### Exercise requirements
Leaving out any pictures, print the entries that follow exactly as they stand.
-------- Records supplied --------
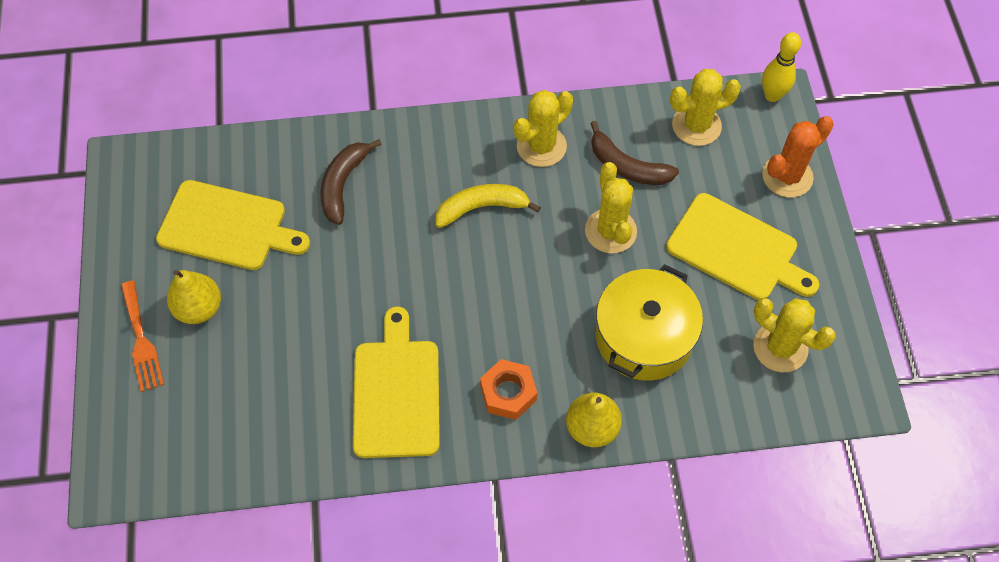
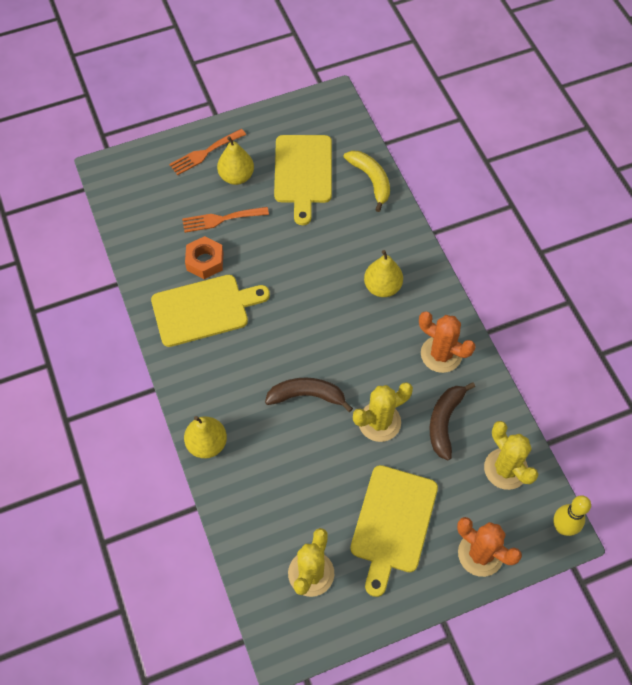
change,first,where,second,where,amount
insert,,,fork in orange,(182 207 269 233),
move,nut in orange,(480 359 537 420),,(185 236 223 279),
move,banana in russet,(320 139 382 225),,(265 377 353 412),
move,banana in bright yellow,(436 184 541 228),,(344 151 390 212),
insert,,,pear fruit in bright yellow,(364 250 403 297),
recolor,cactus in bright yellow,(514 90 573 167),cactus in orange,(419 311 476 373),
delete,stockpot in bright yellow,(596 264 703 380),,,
--------
### Answer to this exercise
change,first,where,second,where,amount
insert,,,fork in orange,(182 207 269 233),
move,nut in orange,(480 359 537 420),,(185 236 223 279),
move,banana in russet,(320 139 382 225),,(265 377 353 412),
move,banana in bright yellow,(436 184 541 228),,(344 151 390 212),
insert,,,pear fruit in bright yellow,(364 250 403 297),
recolor,cactus in bright yellow,(514 90 573 167),cactus in orange,(419 311 476 373),
delete,stockpot in bright yellow,(596 264 703 380),,,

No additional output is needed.